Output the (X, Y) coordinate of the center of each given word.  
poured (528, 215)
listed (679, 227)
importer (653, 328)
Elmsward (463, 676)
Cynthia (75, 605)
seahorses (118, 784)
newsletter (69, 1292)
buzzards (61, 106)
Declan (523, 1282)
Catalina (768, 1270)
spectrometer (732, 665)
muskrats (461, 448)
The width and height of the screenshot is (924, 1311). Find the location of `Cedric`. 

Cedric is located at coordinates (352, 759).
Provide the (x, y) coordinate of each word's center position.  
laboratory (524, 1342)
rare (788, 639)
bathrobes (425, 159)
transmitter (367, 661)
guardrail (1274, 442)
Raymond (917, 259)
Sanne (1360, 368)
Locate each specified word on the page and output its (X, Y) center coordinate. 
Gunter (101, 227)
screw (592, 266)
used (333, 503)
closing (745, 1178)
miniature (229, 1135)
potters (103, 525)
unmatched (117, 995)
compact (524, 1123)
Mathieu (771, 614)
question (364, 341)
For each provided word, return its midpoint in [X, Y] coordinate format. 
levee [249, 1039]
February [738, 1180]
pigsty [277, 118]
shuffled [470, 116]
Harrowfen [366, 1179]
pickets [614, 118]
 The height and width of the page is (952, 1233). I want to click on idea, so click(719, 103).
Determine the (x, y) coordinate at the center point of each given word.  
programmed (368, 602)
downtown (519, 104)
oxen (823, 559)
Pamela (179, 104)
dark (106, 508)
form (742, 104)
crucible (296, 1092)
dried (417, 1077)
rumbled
- - -
Written problem >>
Rewrite everything from the line containing "used (333, 503)" down to the end of the material, changing "levee" to "dike" and keeping all else the same.

Full solution >>
used (333, 503)
closing (745, 1178)
miniature (229, 1135)
potters (103, 525)
unmatched (117, 995)
compact (524, 1123)
Mathieu (771, 614)
question (364, 341)
For each provided word, return its midpoint in [X, Y] coordinate format. 
dike [249, 1039]
February [738, 1180]
pigsty [277, 118]
shuffled [470, 116]
Harrowfen [366, 1179]
pickets [614, 118]
 The height and width of the page is (952, 1233). I want to click on idea, so click(719, 103).
Determine the (x, y) coordinate at the center point of each given word.  
programmed (368, 602)
downtown (519, 104)
oxen (823, 559)
Pamela (179, 104)
dark (106, 508)
form (742, 104)
crucible (296, 1092)
dried (417, 1077)
rumbled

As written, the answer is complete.